╭──

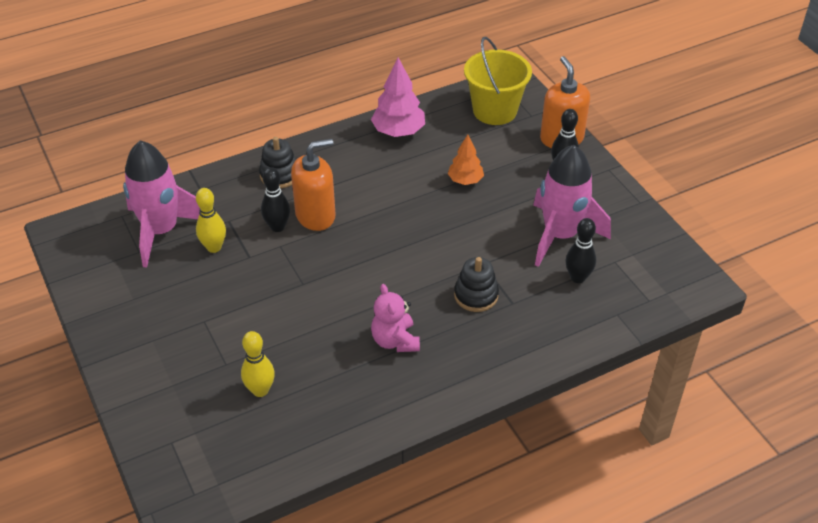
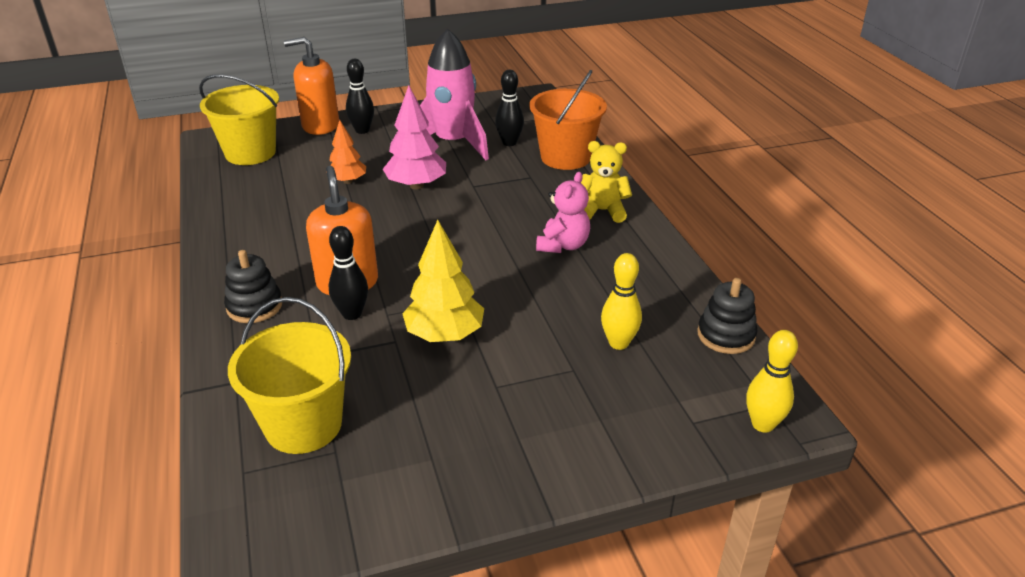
camera: 80 degrees left, 10 degrees down
(161, 231) = (303, 425): pink rocket -> yellow bucket
(214, 247) = (363, 372): yellow bowling pin -> yellow bowling pin (763, 424)
(259, 282) = (444, 335): none -> yellow tree
(395, 341) = (563, 245): pink teddy bear -> pink teddy bear turned 60 degrees counterclockwise
(398, 131) = (238, 212): pink tree -> pink tree (416, 185)
(462, 365) = (602, 211): none -> yellow teddy bear
(476, 295) = (514, 194): black stacking toy -> black stacking toy (726, 335)
(562, 326) = (565, 157): none -> orange bucket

╰──

What you need to do: Drop every image, please, and write out the data above exactly as shown.

Exercise solution:
camera: 80 degrees left, 10 degrees down
(161, 231) = (303, 425): pink rocket -> yellow bucket
(214, 247) = (363, 372): yellow bowling pin -> yellow bowling pin (763, 424)
(259, 282) = (444, 335): none -> yellow tree
(395, 341) = (563, 245): pink teddy bear -> pink teddy bear turned 60 degrees counterclockwise
(398, 131) = (238, 212): pink tree -> pink tree (416, 185)
(462, 365) = (602, 211): none -> yellow teddy bear
(476, 295) = (514, 194): black stacking toy -> black stacking toy (726, 335)
(562, 326) = (565, 157): none -> orange bucket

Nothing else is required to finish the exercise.